Try it
Give the lines again, unchanged, starting with the line containing "pink clock: 2 -> 0" and ending with the last line of the data below.

Image sets with object changes:
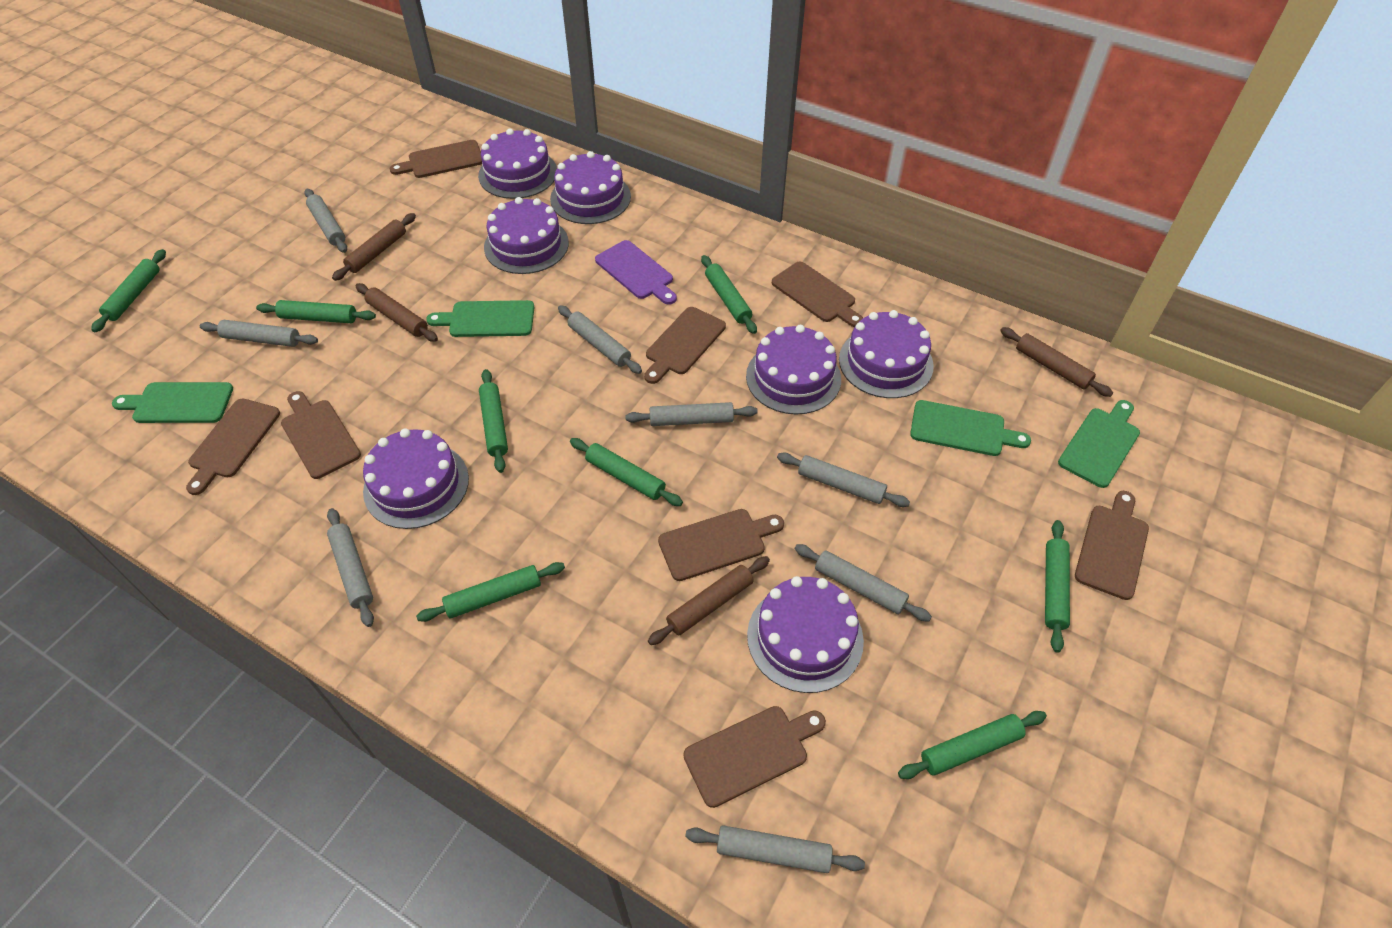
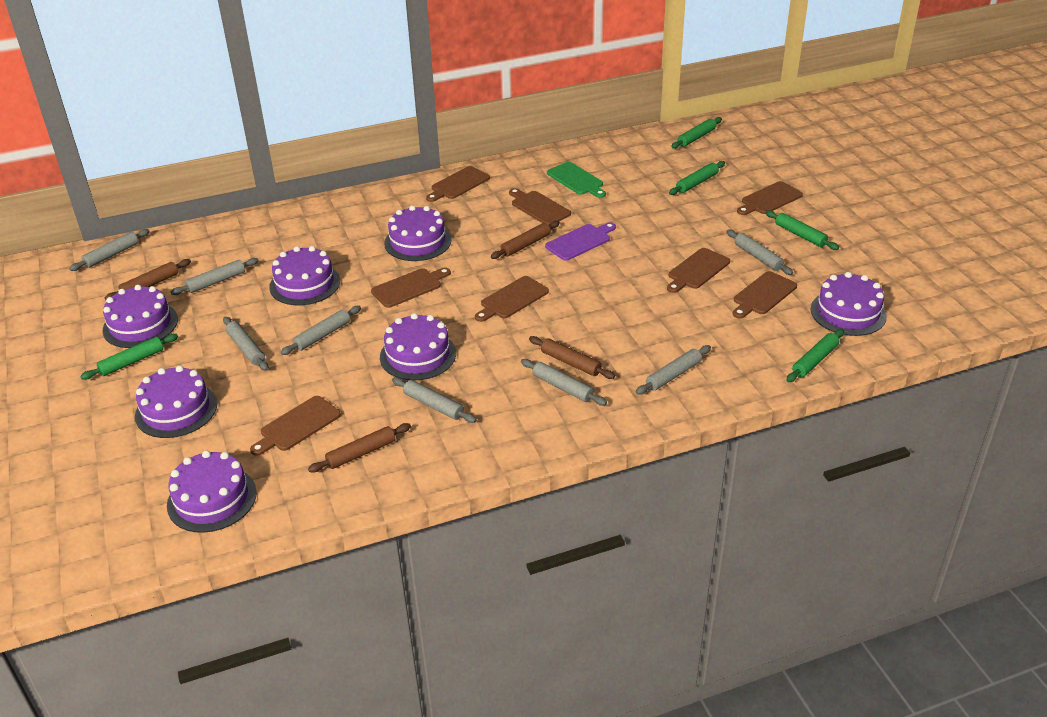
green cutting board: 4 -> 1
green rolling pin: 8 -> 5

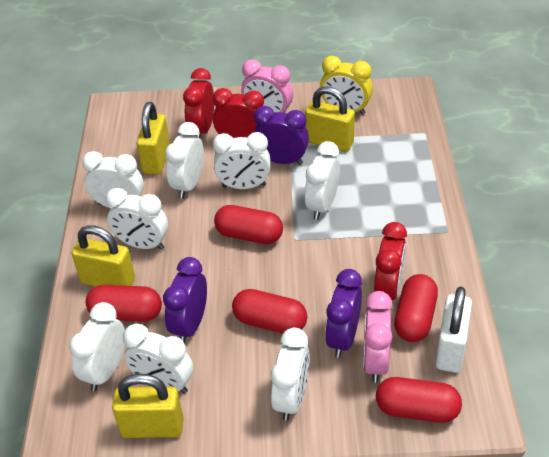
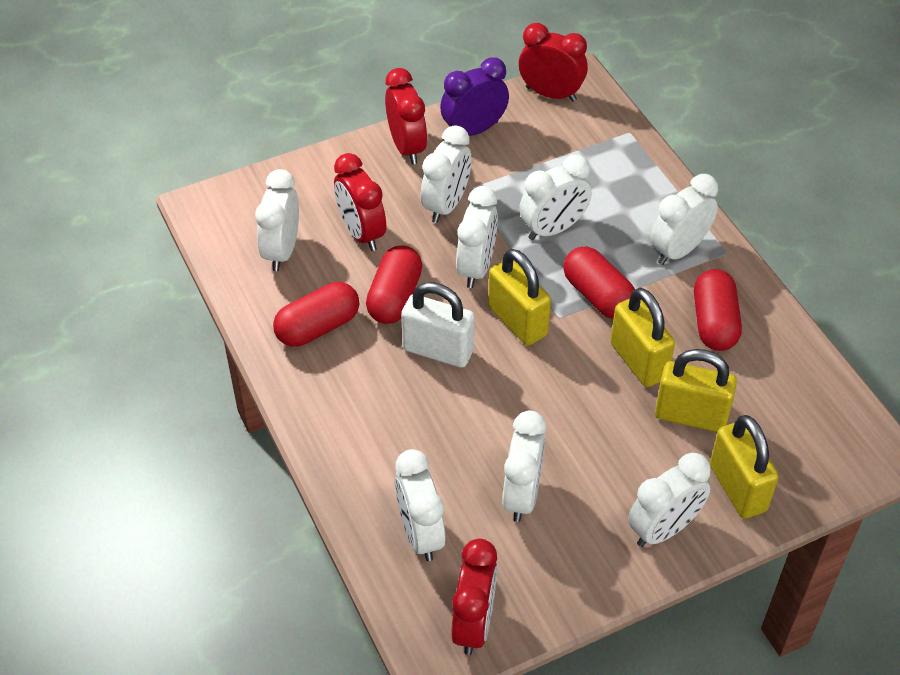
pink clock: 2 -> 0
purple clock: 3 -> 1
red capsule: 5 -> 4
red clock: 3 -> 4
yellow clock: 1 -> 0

Reply
pink clock: 2 -> 0
purple clock: 3 -> 1
red capsule: 5 -> 4
red clock: 3 -> 4
yellow clock: 1 -> 0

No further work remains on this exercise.